## Work required
Write out all the data again, exactly.

## Supplied records

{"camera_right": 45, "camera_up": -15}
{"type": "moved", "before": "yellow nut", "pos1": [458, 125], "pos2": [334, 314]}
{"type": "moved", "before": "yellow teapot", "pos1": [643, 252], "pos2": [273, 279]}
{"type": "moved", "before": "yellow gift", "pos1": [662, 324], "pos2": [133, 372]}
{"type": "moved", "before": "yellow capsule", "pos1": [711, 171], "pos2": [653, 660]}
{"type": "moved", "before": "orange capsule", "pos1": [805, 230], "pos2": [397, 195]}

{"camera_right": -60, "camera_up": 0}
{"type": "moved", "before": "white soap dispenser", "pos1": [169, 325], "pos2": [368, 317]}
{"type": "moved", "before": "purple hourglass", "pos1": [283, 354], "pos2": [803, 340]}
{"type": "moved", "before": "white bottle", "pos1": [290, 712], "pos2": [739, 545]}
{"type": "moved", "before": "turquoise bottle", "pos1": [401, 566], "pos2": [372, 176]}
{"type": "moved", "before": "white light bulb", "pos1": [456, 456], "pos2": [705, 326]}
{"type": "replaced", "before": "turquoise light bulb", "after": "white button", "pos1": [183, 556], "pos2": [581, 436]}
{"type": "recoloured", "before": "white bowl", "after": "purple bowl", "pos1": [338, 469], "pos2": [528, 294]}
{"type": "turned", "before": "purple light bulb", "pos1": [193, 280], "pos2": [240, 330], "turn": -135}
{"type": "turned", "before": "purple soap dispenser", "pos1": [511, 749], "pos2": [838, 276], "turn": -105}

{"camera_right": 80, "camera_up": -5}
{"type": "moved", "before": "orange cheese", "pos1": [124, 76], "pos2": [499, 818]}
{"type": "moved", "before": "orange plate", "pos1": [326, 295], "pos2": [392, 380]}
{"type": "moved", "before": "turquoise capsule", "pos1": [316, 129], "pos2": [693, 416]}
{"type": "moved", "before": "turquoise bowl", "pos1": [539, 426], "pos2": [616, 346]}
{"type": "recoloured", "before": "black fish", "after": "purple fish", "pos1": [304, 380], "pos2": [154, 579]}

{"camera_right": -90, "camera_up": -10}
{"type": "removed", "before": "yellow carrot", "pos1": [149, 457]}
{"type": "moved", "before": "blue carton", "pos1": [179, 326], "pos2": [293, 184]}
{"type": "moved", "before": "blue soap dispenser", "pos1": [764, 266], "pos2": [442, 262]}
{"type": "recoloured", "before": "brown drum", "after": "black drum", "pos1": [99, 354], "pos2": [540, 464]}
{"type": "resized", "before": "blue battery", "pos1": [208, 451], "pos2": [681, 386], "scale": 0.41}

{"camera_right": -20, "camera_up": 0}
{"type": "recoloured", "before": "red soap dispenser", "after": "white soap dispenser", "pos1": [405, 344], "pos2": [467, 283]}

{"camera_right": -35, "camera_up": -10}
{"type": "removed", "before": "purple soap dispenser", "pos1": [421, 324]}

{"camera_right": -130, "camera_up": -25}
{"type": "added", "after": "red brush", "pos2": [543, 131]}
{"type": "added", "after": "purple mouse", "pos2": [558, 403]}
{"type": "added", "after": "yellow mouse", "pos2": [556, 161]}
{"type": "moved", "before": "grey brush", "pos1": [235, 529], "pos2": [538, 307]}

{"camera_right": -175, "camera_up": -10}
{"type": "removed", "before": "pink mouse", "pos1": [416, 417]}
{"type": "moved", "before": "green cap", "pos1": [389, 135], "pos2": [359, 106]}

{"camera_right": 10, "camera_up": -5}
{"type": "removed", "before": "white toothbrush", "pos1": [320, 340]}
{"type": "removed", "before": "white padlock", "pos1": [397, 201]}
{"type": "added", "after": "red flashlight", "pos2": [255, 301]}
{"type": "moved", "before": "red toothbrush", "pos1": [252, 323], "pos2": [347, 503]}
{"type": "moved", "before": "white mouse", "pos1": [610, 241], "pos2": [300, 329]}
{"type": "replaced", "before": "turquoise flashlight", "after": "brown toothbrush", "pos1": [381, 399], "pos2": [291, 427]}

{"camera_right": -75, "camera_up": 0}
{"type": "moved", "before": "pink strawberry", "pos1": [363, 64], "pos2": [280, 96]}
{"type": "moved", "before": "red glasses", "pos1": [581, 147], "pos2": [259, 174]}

## Answer to this exercise
{"camera_right": 45, "camera_up": -15}
{"type": "moved", "before": "yellow nut", "pos1": [458, 125], "pos2": [334, 314]}
{"type": "moved", "before": "yellow teapot", "pos1": [643, 252], "pos2": [273, 279]}
{"type": "moved", "before": "yellow gift", "pos1": [662, 324], "pos2": [133, 372]}
{"type": "moved", "before": "yellow capsule", "pos1": [711, 171], "pos2": [653, 660]}
{"type": "moved", "before": "orange capsule", "pos1": [805, 230], "pos2": [397, 195]}

{"camera_right": -60, "camera_up": 0}
{"type": "moved", "before": "white soap dispenser", "pos1": [169, 325], "pos2": [368, 317]}
{"type": "moved", "before": "purple hourglass", "pos1": [283, 354], "pos2": [803, 340]}
{"type": "moved", "before": "white bottle", "pos1": [290, 712], "pos2": [739, 545]}
{"type": "moved", "before": "turquoise bottle", "pos1": [401, 566], "pos2": [372, 176]}
{"type": "moved", "before": "white light bulb", "pos1": [456, 456], "pos2": [705, 326]}
{"type": "replaced", "before": "turquoise light bulb", "after": "white button", "pos1": [183, 556], "pos2": [581, 436]}
{"type": "recoloured", "before": "white bowl", "after": "purple bowl", "pos1": [338, 469], "pos2": [528, 294]}
{"type": "turned", "before": "purple light bulb", "pos1": [193, 280], "pos2": [240, 330], "turn": -135}
{"type": "turned", "before": "purple soap dispenser", "pos1": [511, 749], "pos2": [838, 276], "turn": -105}

{"camera_right": 80, "camera_up": -5}
{"type": "moved", "before": "orange cheese", "pos1": [124, 76], "pos2": [499, 818]}
{"type": "moved", "before": "orange plate", "pos1": [326, 295], "pos2": [392, 380]}
{"type": "moved", "before": "turquoise capsule", "pos1": [316, 129], "pos2": [693, 416]}
{"type": "moved", "before": "turquoise bowl", "pos1": [539, 426], "pos2": [616, 346]}
{"type": "recoloured", "before": "black fish", "after": "purple fish", "pos1": [304, 380], "pos2": [154, 579]}

{"camera_right": -90, "camera_up": -10}
{"type": "removed", "before": "yellow carrot", "pos1": [149, 457]}
{"type": "moved", "before": "blue carton", "pos1": [179, 326], "pos2": [293, 184]}
{"type": "moved", "before": "blue soap dispenser", "pos1": [764, 266], "pos2": [442, 262]}
{"type": "recoloured", "before": "brown drum", "after": "black drum", "pos1": [99, 354], "pos2": [540, 464]}
{"type": "resized", "before": "blue battery", "pos1": [208, 451], "pos2": [681, 386], "scale": 0.41}

{"camera_right": -20, "camera_up": 0}
{"type": "recoloured", "before": "red soap dispenser", "after": "white soap dispenser", "pos1": [405, 344], "pos2": [467, 283]}

{"camera_right": -35, "camera_up": -10}
{"type": "removed", "before": "purple soap dispenser", "pos1": [421, 324]}

{"camera_right": -130, "camera_up": -25}
{"type": "added", "after": "red brush", "pos2": [543, 131]}
{"type": "added", "after": "purple mouse", "pos2": [558, 403]}
{"type": "added", "after": "yellow mouse", "pos2": [556, 161]}
{"type": "moved", "before": "grey brush", "pos1": [235, 529], "pos2": [538, 307]}

{"camera_right": -175, "camera_up": -10}
{"type": "removed", "before": "pink mouse", "pos1": [416, 417]}
{"type": "moved", "before": "green cap", "pos1": [389, 135], "pos2": [359, 106]}

{"camera_right": 10, "camera_up": -5}
{"type": "removed", "before": "white toothbrush", "pos1": [320, 340]}
{"type": "removed", "before": "white padlock", "pos1": [397, 201]}
{"type": "added", "after": "red flashlight", "pos2": [255, 301]}
{"type": "moved", "before": "red toothbrush", "pos1": [252, 323], "pos2": [347, 503]}
{"type": "moved", "before": "white mouse", "pos1": [610, 241], "pos2": [300, 329]}
{"type": "replaced", "before": "turquoise flashlight", "after": "brown toothbrush", "pos1": [381, 399], "pos2": [291, 427]}

{"camera_right": -75, "camera_up": 0}
{"type": "moved", "before": "pink strawberry", "pos1": [363, 64], "pos2": [280, 96]}
{"type": "moved", "before": "red glasses", "pos1": [581, 147], "pos2": [259, 174]}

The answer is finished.